INSTRUCTIONS TO FOLLOW
Go line by line through the data below, counting each one that has "pencil", and give the final count only.

(Data entries)
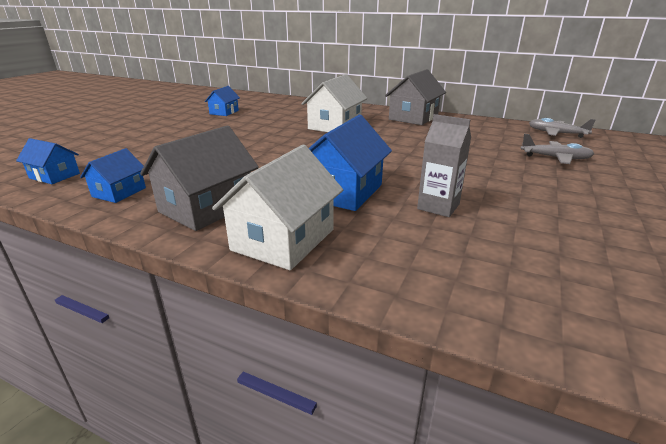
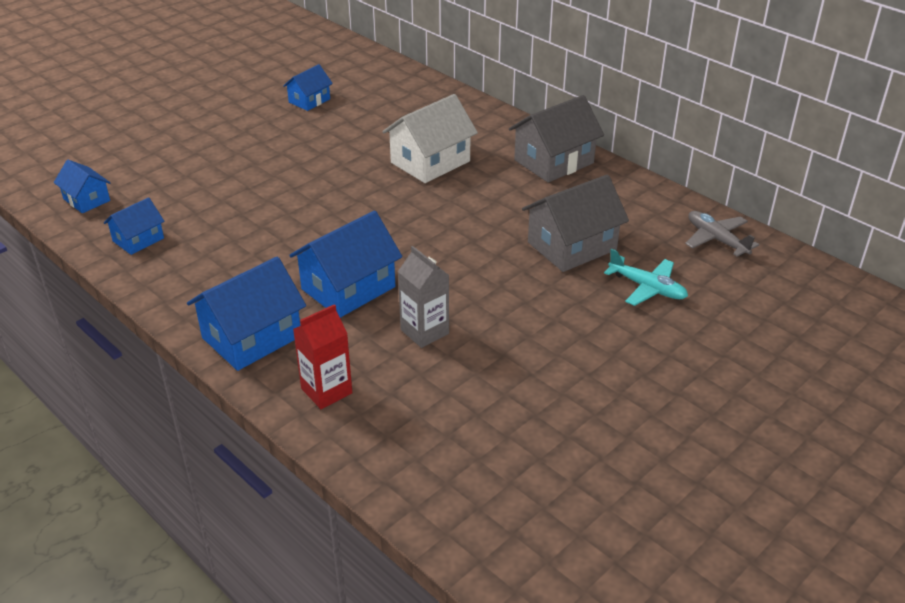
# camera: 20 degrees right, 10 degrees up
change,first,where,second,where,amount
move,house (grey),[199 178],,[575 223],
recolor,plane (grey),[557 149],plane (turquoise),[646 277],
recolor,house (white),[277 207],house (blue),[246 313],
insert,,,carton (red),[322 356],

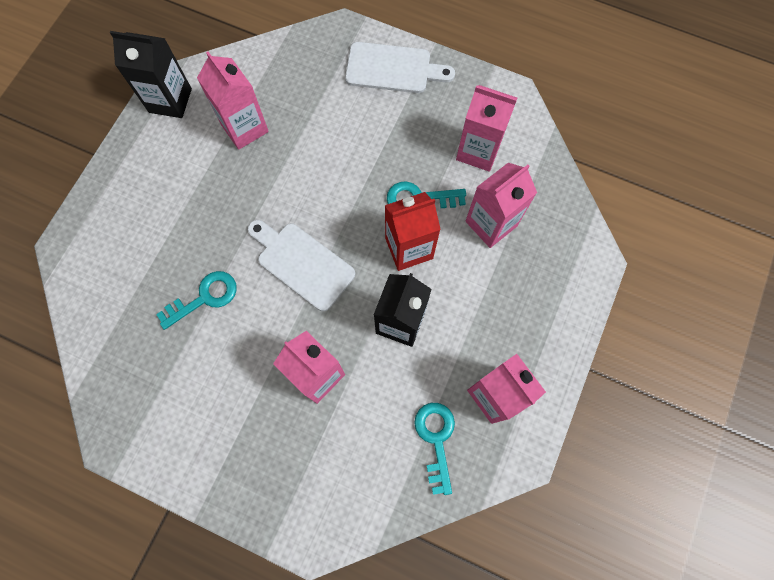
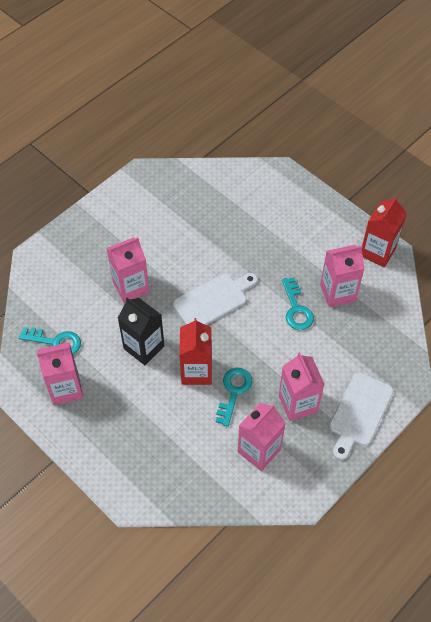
# camera: 110 degrees right, 15 degrees down
change,first,where,second,where,amount
recolor,carton (black),[151 74],carton (red),[384 231],
move,carton (pink),[501 205],,[301 386],
move,key (turquoise),[196 300],,[298 303],

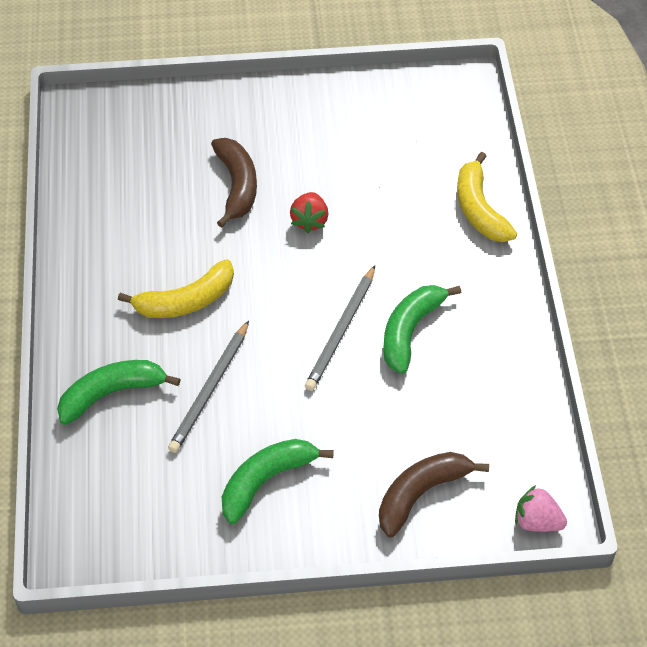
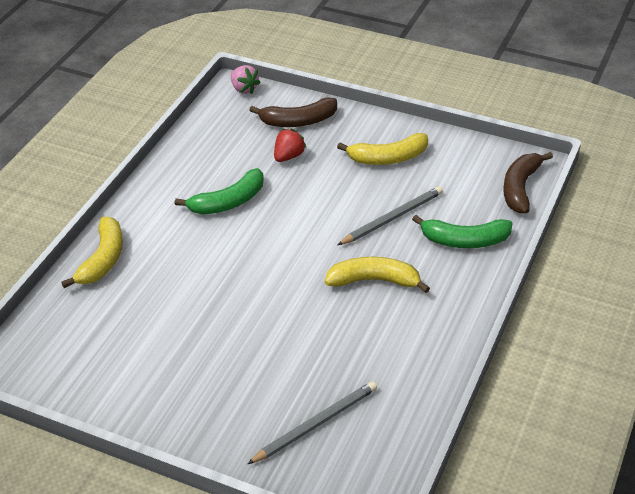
# camera: 150 degrees left, 10 degrees down
change,first,where,second,where,amount
move,banana (brown),[234 183],,[528 182],
move,strawberry (red),[309 212],,[290 145],
move,pencil (grey),[340 328],,[312 422],
recolor,banana (green),[278 481],banana (yellow),[382 149],

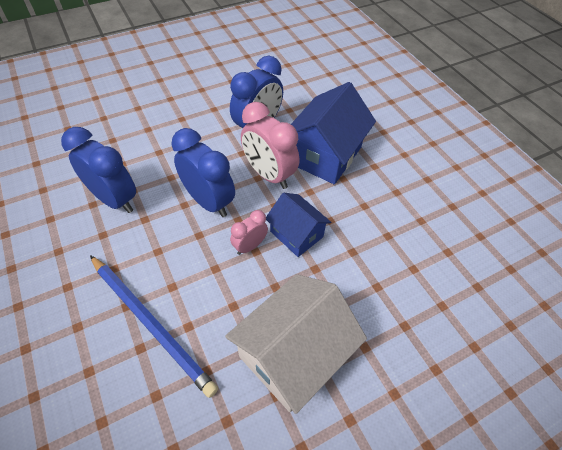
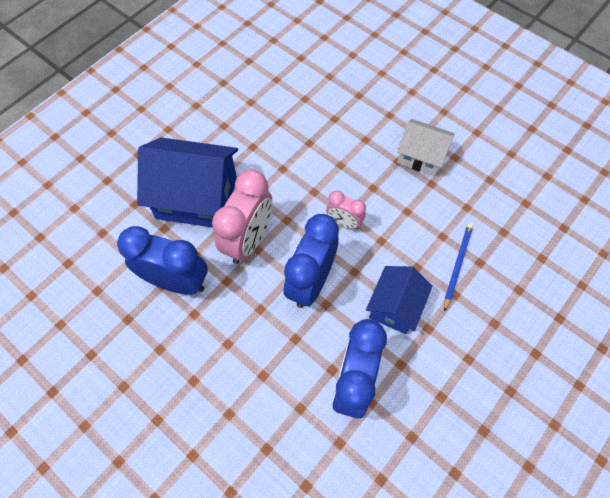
# camera: 110 degrees left, 10 degrees up
change,first,where,second,where,amount
move,house (blue),[298 225],,[399 300],
resize,pencil (blue),[154 326],,[458 267],x0.54
resize,house (white),[296 344],,[425 147],x0.59

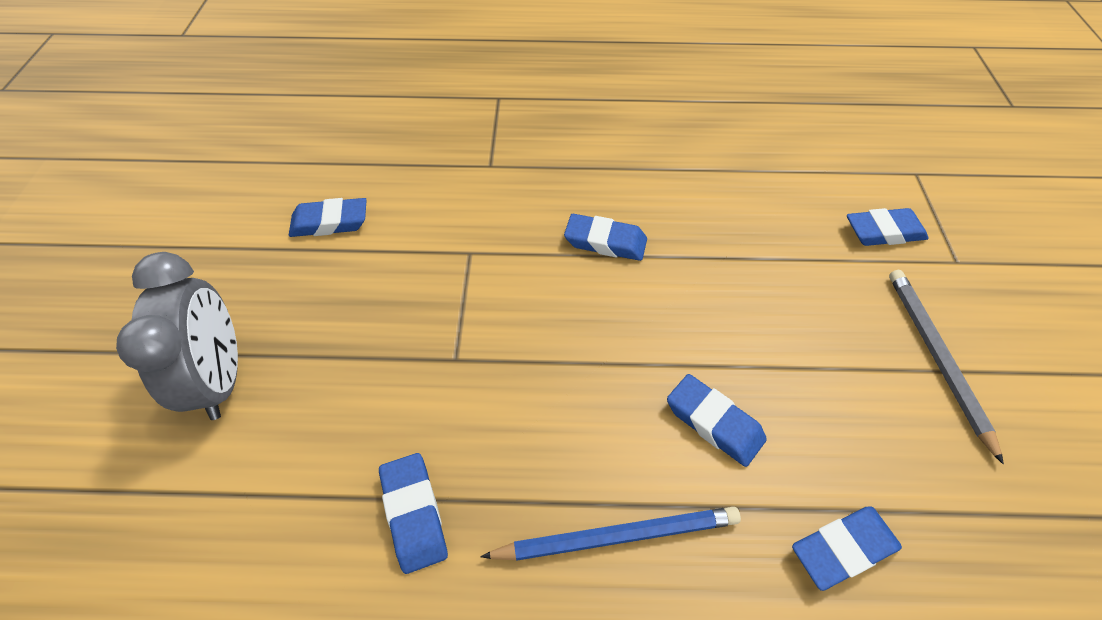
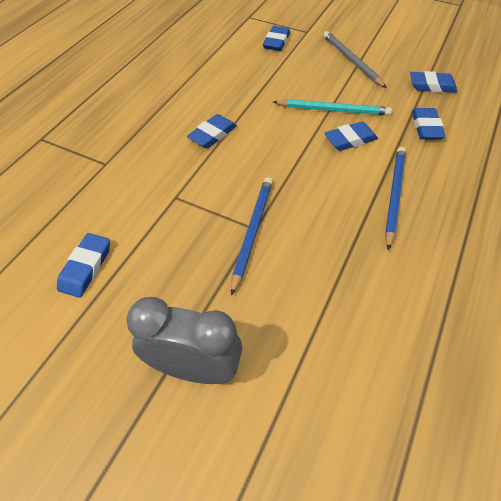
# camera: 65 degrees left, 0 degrees up
change,first,where,second,where,amount
rotate,pencil (grey),[946 367],,[355 59],45 degrees clockwise
move,eraser (blue),[413 513],,[434 82],
insert,,,pencil (turquoise),[332 107],
insert,,,pencil (blue),[252 236],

TASK OUTPUT
5